**TASK DETAILS**. Exact copy, no pictures: output all the records that follow.

##### THE INPUT

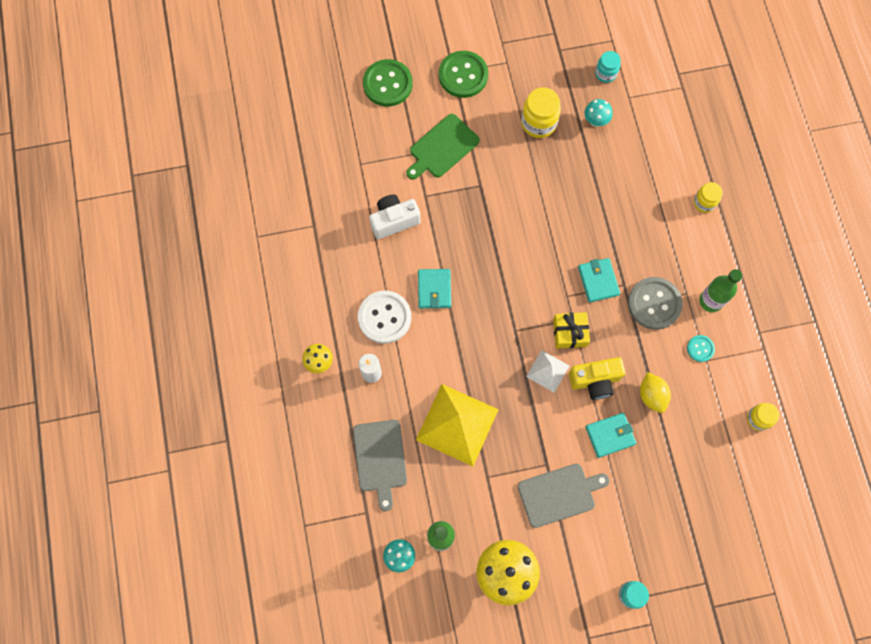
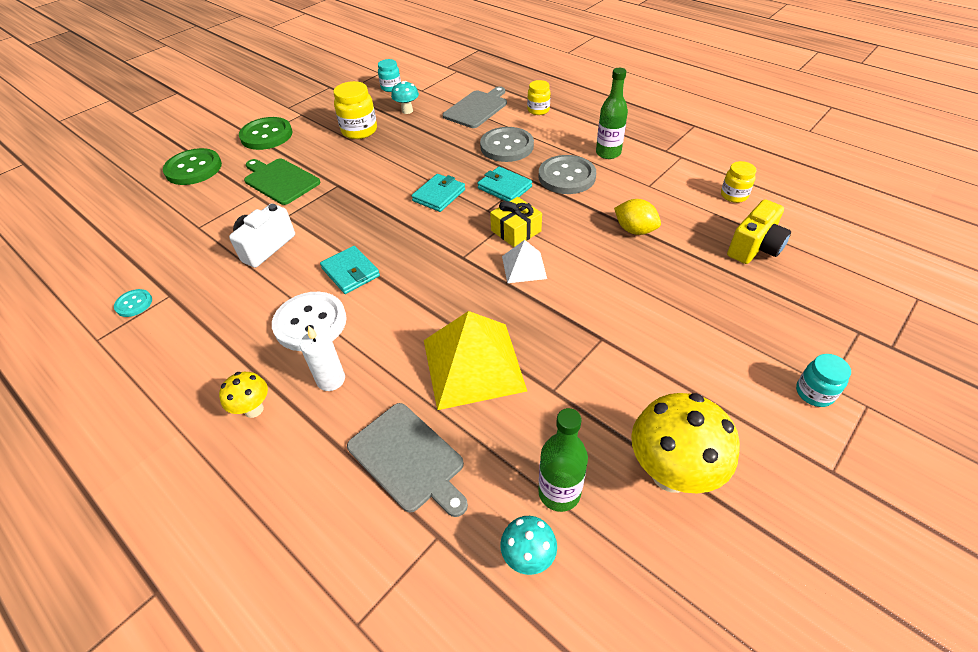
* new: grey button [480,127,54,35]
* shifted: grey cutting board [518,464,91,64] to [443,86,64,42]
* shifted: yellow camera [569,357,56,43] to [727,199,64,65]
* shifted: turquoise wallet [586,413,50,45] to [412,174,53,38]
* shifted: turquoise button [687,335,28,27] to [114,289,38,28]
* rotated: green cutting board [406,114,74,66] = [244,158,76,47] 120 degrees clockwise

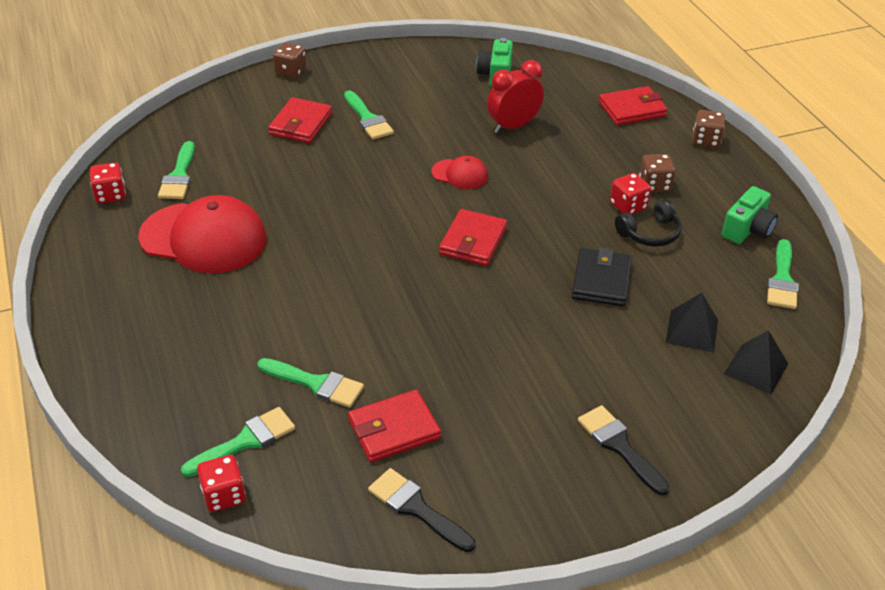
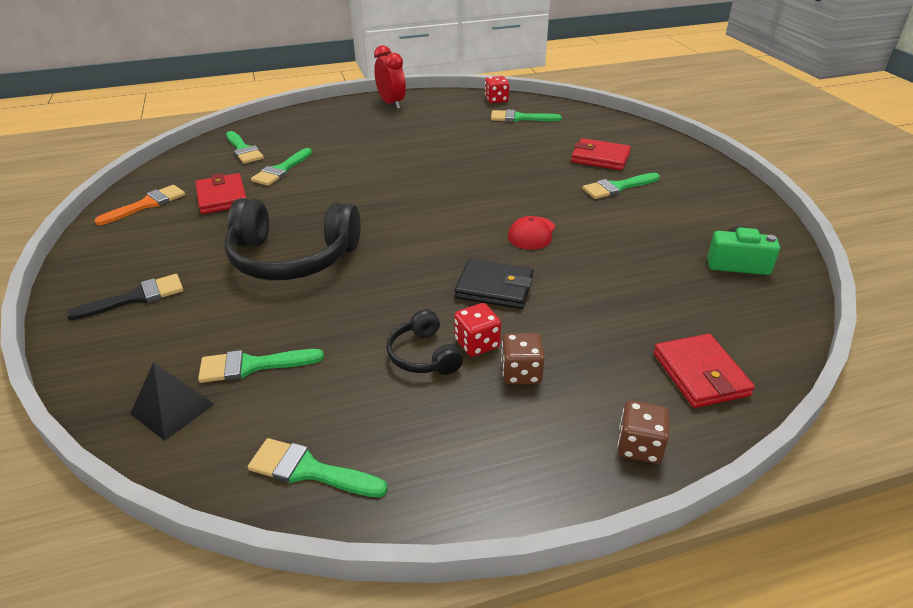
* gone: red cap [138,195,128,78]
* gone: red dice [197,455,49,57]
* gone: brown dice [273,42,33,36]
* gone: red wallet [439,209,68,57]
* gone: green camera [721,186,57,58]
* new: black headphones [225,198,136,82]
* shifted: red clock [487,60,57,73] to [374,45,32,64]
* shifted: black wallet [572,247,60,59] to [455,259,79,50]
* swapped: black pyramid [666,293,52,59] to green brush [198,349,126,34]
* repainted: black brush [368,468,107,84] to orange brush [94,185,91,40]

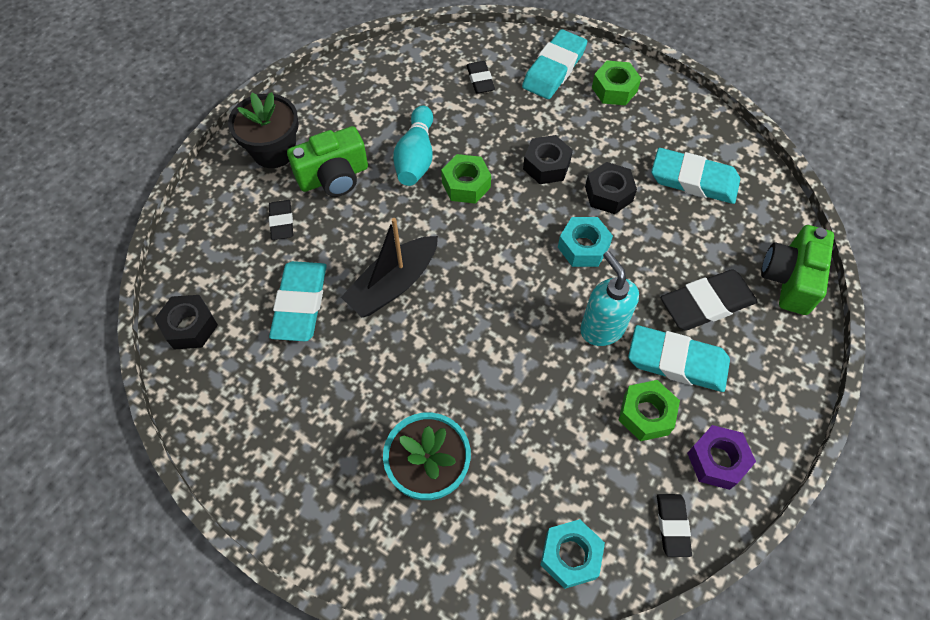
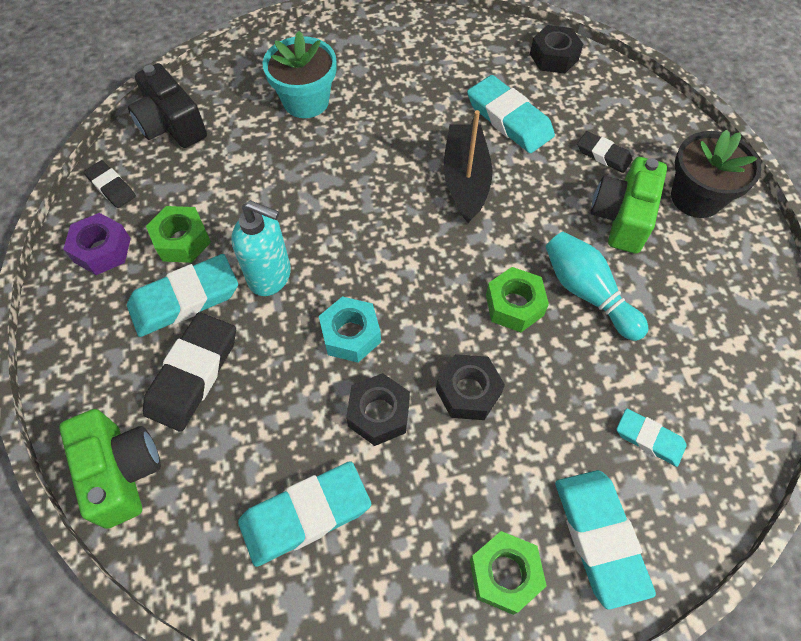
* swapped: turquoise nut [540,519,65,70] to black camera [128,63,79,85]
* repainted: black eraser [466,61,29,33] to turquoise eraser [616,408,71,59]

##########

**TASK RESULT**.
* new: grey button [480,127,54,35]
* shifted: grey cutting board [518,464,91,64] to [443,86,64,42]
* shifted: yellow camera [569,357,56,43] to [727,199,64,65]
* shifted: turquoise wallet [586,413,50,45] to [412,174,53,38]
* shifted: turquoise button [687,335,28,27] to [114,289,38,28]
* rotated: green cutting board [406,114,74,66] = [244,158,76,47] 120 degrees clockwise

* gone: red cap [138,195,128,78]
* gone: red dice [197,455,49,57]
* gone: brown dice [273,42,33,36]
* gone: red wallet [439,209,68,57]
* gone: green camera [721,186,57,58]
* new: black headphones [225,198,136,82]
* shifted: red clock [487,60,57,73] to [374,45,32,64]
* shifted: black wallet [572,247,60,59] to [455,259,79,50]
* swapped: black pyramid [666,293,52,59] to green brush [198,349,126,34]
* repainted: black brush [368,468,107,84] to orange brush [94,185,91,40]

* swapped: turquoise nut [540,519,65,70] to black camera [128,63,79,85]
* repainted: black eraser [466,61,29,33] to turquoise eraser [616,408,71,59]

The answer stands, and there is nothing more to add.